> [WHAT THIS TASK INVOLVES] Once the line containing "(818, 349) = (491, 457): orange" is found in the records below, return it and each following line exactly, up to and including the line containing "(974, 444) = (379, 545): purple", and nothing else.

> [DATA FOR THIS EXERCISE]
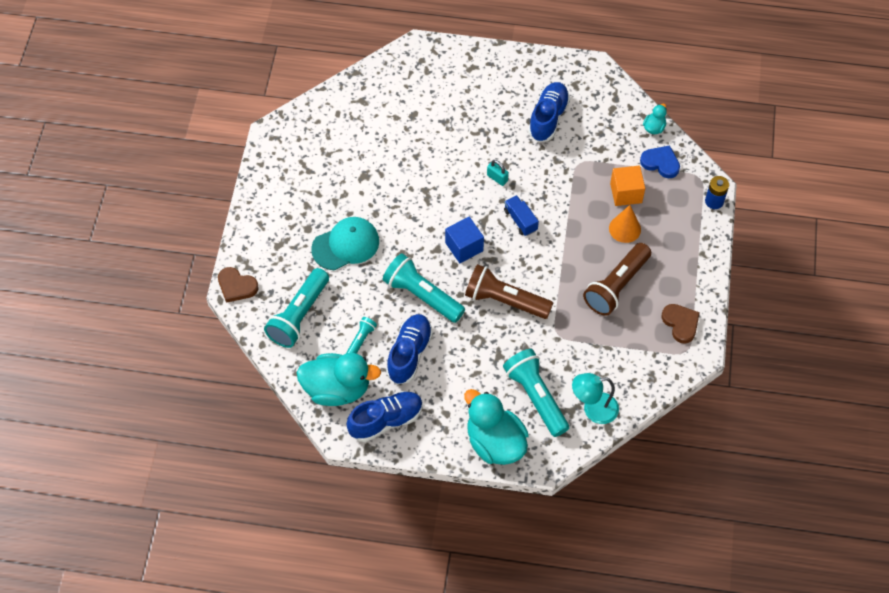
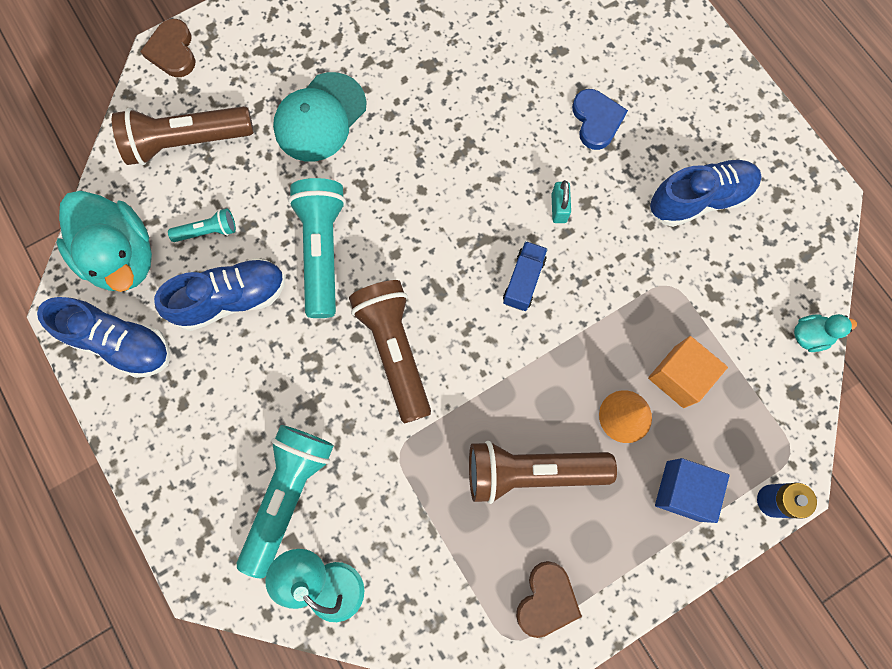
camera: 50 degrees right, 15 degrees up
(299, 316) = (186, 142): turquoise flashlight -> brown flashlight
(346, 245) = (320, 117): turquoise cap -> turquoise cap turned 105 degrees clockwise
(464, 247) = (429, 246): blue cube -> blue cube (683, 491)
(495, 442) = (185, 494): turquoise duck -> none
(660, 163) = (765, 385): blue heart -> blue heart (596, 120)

==

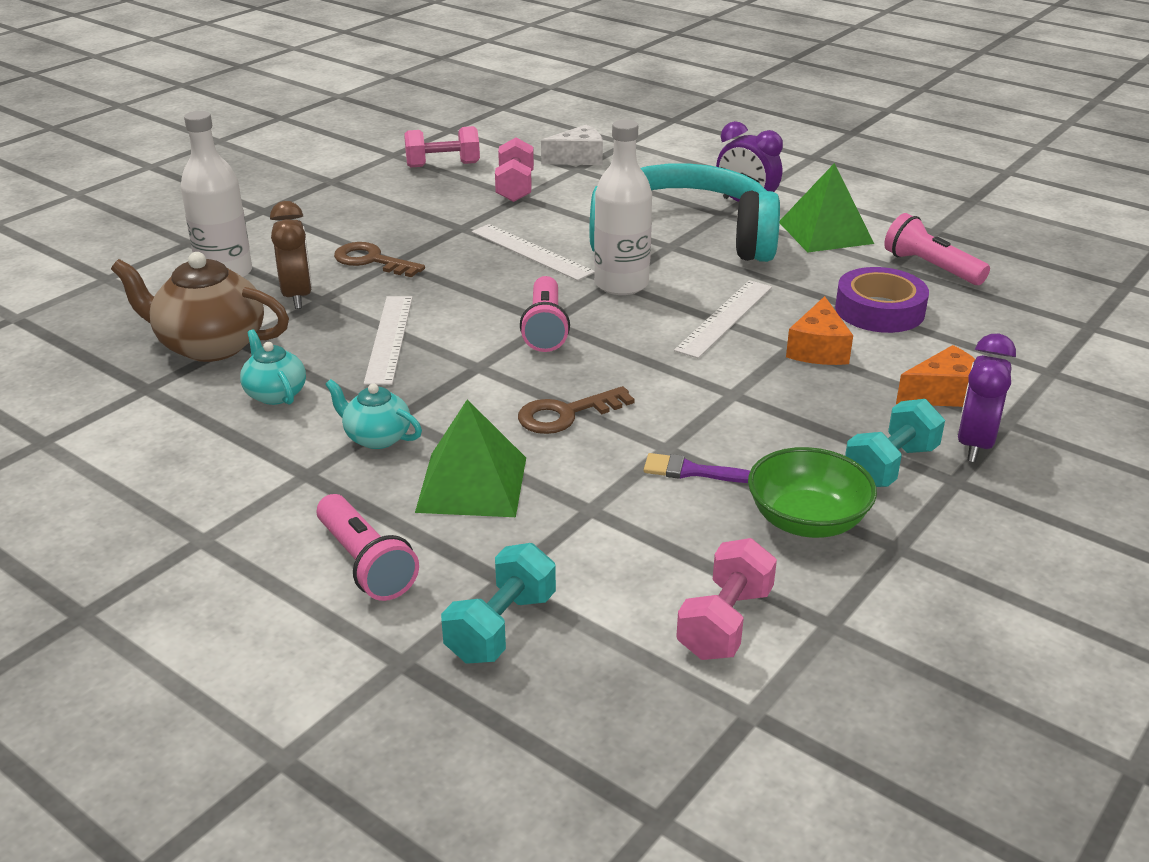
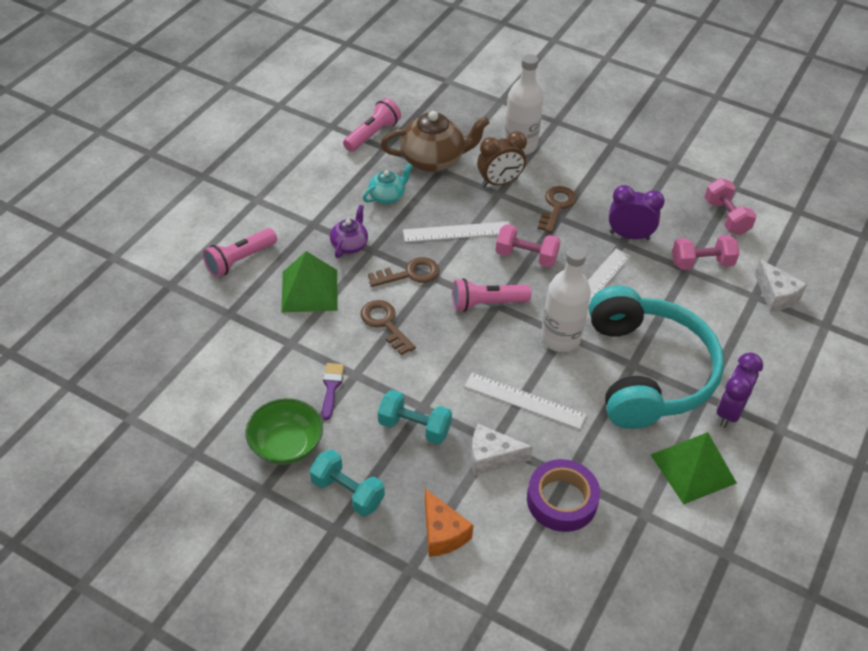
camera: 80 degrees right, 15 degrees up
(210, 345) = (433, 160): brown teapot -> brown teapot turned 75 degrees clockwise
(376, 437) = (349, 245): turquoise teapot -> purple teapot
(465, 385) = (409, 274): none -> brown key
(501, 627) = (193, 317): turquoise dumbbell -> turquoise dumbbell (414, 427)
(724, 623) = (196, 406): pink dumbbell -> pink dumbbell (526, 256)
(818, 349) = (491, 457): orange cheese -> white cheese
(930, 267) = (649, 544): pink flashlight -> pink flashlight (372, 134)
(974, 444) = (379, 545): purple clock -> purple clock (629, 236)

> [SOLUTION BELOW]
(818, 349) = (491, 457): orange cheese -> white cheese
(930, 267) = (649, 544): pink flashlight -> pink flashlight (372, 134)
(974, 444) = (379, 545): purple clock -> purple clock (629, 236)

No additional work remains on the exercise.